**Exercise requirements:**
Restate every record word for word, without the pictures.

------ Source information ------

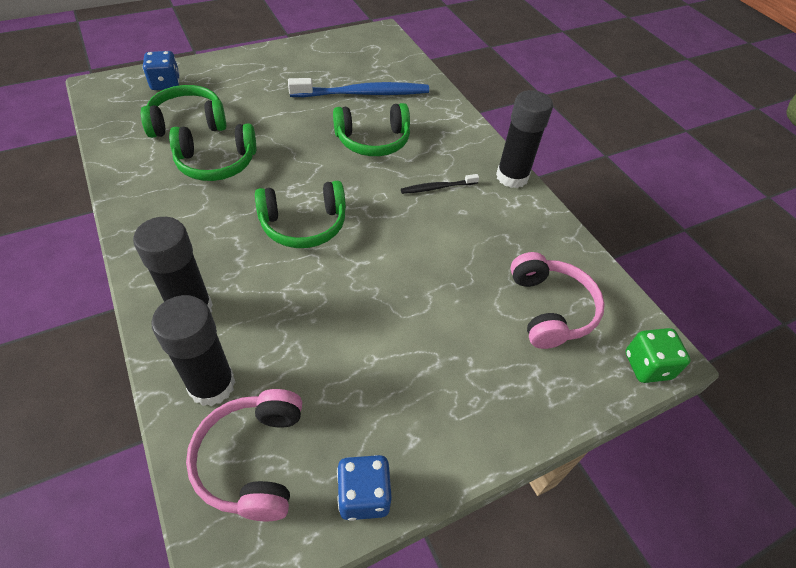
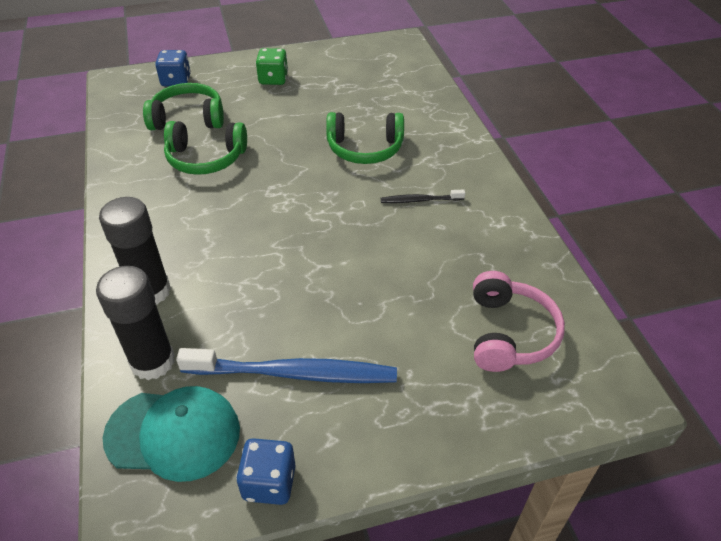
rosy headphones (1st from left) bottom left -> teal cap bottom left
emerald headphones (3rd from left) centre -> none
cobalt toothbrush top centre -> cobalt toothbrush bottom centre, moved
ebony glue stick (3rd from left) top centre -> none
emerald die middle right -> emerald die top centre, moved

------

**Result:**
rosy headphones (1st from left) bottom left -> teal cap bottom left
emerald headphones (3rd from left) centre -> none
cobalt toothbrush top centre -> cobalt toothbrush bottom centre, moved
ebony glue stick (3rd from left) top centre -> none
emerald die middle right -> emerald die top centre, moved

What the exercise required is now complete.